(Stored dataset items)
========
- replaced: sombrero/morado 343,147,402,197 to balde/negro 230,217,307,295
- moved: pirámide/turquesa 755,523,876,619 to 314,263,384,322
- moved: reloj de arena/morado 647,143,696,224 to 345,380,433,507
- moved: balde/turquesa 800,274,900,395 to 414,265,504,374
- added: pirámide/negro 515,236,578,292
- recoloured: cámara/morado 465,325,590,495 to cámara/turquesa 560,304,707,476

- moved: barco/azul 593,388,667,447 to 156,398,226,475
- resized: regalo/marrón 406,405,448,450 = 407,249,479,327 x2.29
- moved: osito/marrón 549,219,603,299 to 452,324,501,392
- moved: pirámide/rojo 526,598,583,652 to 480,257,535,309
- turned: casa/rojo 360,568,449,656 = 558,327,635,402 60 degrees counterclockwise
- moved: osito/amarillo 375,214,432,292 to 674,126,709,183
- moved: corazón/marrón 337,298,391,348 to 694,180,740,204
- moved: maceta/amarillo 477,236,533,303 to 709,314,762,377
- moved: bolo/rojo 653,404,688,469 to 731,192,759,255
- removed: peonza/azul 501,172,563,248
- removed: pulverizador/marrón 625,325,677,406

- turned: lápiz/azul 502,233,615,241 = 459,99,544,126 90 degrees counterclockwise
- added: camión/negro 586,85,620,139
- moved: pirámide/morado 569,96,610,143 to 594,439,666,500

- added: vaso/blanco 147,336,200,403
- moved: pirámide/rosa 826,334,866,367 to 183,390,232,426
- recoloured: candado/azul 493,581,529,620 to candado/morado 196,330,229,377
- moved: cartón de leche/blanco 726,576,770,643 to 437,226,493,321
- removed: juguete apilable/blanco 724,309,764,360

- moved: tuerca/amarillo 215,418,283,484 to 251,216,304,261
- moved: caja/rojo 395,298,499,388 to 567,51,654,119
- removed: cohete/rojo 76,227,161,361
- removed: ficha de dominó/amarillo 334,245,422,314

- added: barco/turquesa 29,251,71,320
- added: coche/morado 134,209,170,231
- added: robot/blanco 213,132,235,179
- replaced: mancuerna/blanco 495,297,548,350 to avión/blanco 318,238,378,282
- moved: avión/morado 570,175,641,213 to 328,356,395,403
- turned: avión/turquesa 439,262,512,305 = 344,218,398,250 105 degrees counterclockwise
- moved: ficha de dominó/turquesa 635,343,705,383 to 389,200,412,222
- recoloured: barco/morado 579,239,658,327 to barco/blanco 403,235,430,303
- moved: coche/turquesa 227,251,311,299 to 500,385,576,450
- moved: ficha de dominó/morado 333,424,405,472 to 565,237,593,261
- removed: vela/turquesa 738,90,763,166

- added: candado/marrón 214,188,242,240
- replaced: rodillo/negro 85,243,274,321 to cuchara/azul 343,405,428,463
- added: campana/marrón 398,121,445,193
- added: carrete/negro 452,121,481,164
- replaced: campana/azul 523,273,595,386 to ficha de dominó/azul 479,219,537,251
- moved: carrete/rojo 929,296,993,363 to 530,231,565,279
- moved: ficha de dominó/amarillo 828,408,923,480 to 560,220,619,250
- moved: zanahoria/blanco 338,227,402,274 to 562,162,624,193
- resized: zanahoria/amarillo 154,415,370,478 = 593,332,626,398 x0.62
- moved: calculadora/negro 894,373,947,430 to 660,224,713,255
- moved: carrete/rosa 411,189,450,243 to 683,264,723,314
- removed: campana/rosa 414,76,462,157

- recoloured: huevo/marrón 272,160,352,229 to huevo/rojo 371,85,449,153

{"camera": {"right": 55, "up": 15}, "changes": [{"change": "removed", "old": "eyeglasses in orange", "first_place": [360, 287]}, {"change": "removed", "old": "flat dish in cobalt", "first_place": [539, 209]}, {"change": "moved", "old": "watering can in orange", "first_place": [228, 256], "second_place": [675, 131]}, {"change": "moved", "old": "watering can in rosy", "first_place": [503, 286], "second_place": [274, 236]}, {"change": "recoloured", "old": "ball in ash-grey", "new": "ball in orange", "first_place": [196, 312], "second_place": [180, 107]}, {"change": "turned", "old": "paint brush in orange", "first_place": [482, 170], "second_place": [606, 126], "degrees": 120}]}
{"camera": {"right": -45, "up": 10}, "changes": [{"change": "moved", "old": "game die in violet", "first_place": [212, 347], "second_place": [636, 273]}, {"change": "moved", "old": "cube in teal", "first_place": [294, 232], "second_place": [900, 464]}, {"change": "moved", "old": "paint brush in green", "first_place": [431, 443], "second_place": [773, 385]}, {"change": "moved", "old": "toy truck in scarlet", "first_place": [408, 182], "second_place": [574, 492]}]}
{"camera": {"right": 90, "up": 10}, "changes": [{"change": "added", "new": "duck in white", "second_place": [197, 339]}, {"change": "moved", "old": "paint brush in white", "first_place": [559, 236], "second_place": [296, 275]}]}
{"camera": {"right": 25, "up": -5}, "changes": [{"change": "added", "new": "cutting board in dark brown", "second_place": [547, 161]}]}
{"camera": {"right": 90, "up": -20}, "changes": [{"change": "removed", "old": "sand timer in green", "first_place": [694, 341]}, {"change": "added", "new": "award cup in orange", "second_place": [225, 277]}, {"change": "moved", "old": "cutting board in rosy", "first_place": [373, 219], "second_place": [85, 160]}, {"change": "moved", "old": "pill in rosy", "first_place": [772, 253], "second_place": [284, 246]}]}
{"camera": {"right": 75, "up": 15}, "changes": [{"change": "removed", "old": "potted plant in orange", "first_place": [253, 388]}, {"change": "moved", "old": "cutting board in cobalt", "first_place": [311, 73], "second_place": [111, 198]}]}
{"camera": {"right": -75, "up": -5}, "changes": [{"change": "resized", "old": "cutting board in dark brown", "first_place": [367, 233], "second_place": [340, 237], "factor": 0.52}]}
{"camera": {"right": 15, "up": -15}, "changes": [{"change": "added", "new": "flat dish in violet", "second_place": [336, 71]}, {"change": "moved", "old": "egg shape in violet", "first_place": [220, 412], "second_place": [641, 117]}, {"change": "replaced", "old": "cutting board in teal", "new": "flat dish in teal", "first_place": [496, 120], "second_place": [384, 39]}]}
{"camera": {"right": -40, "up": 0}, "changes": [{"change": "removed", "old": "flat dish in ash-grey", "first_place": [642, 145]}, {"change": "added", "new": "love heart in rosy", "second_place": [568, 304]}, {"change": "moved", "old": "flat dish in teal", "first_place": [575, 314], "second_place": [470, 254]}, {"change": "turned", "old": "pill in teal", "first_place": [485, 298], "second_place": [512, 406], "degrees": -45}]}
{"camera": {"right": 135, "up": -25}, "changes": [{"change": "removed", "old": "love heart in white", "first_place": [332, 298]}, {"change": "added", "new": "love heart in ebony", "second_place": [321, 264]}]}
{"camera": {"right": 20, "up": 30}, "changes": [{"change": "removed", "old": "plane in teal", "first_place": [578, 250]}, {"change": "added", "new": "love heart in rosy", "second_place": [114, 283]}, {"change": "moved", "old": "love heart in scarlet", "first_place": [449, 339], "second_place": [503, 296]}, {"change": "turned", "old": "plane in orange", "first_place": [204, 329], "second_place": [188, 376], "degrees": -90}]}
========
■ PROMPT ■
If a line in the records above includes the string "balde", copy it.

■ RESULT OF THE EXERCISE ■
- replaced: sombrero/morado 343,147,402,197 to balde/negro 230,217,307,295
- moved: balde/turquesa 800,274,900,395 to 414,265,504,374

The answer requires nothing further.